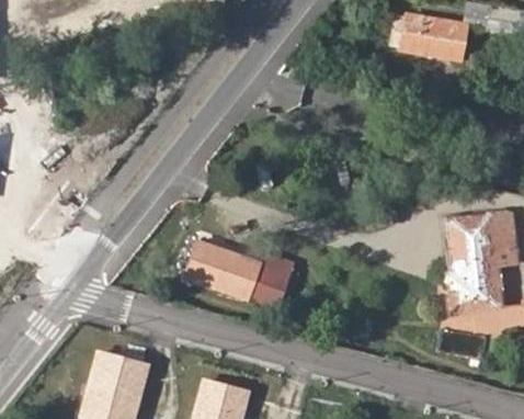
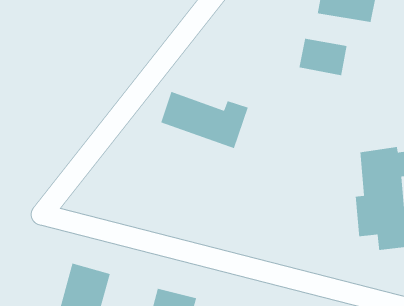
building: none -> [298,38,347,76]
building: [189,239,296,309] -> [160,91,249,149]

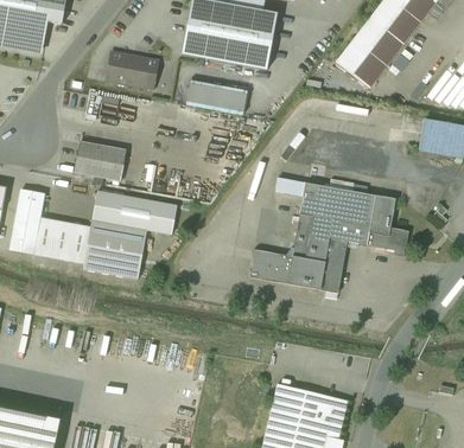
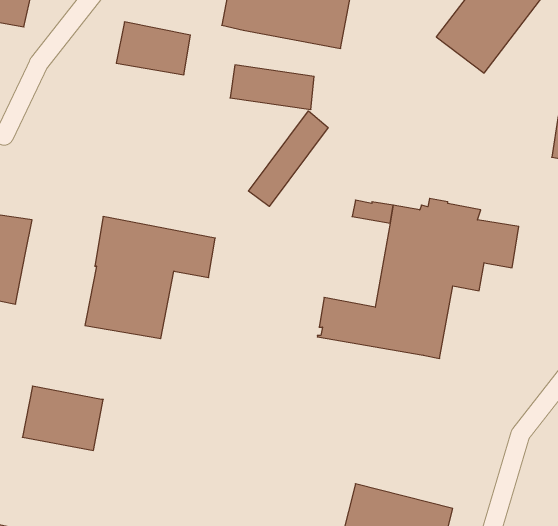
building: none -> [248,111,328,206]
building: [74,141,126,180] -> none
building: [33,217,91,263] -> [22,386,103,450]
building: [367,224,409,256] -> none

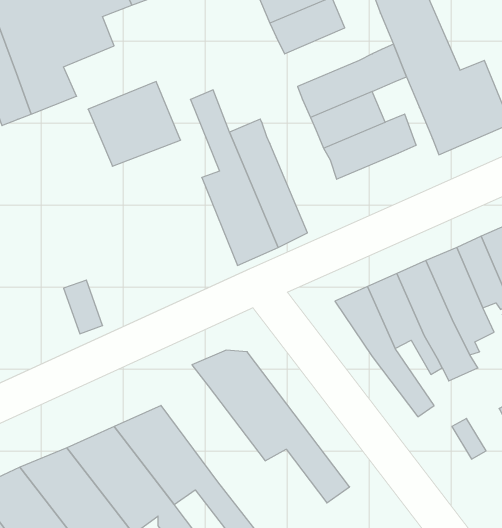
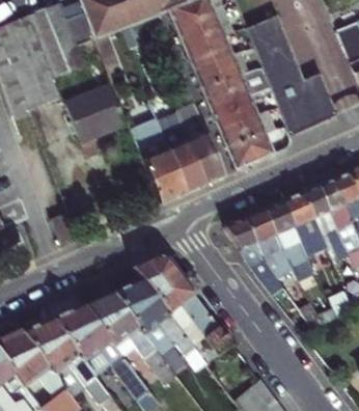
building: none -> [193,48,249,89]
building: none -> [177,101,226,183]
building: none -> [226,132,274,170]
building: none -> [114,280,202,364]

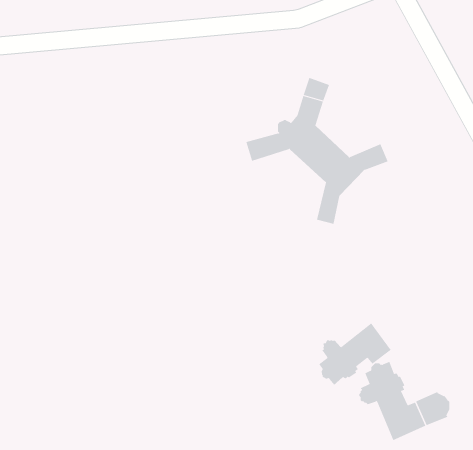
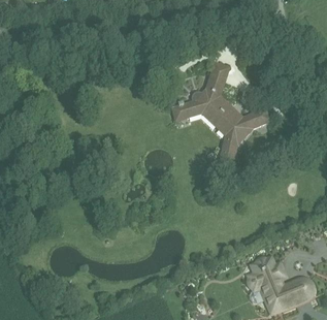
building: [319,322,391,386] -> none

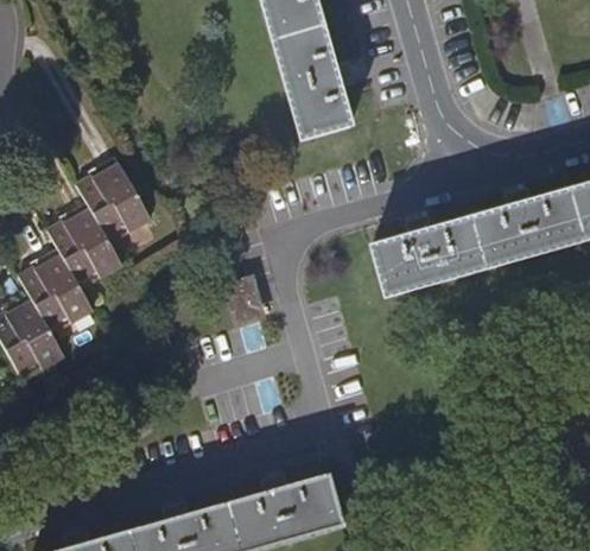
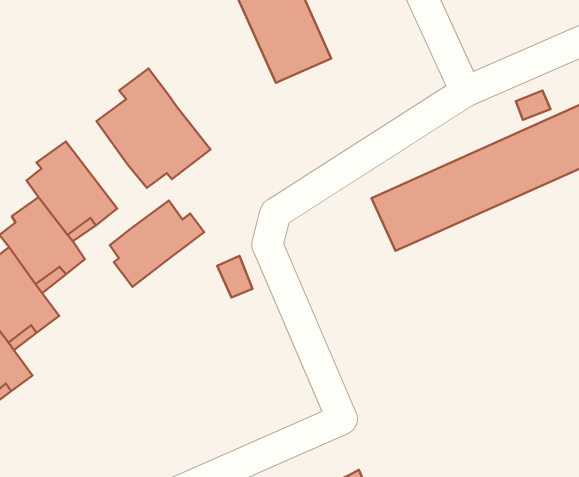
building: none -> [96,68,211,188]
building: none -> [110,201,204,287]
○ ○ ○ ○
**DIRECTIONS**
Once the pictures are removed, repeat all of the data above exactly.

**ANSWER AREA**
building: none -> [298,38,347,76]
building: [189,239,296,309] -> [160,91,249,149]

building: none -> [248,111,328,206]
building: [74,141,126,180] -> none
building: [33,217,91,263] -> [22,386,103,450]
building: [367,224,409,256] -> none

building: none -> [193,48,249,89]
building: none -> [177,101,226,183]
building: none -> [226,132,274,170]
building: none -> [114,280,202,364]

building: [319,322,391,386] -> none

building: none -> [96,68,211,188]
building: none -> [110,201,204,287]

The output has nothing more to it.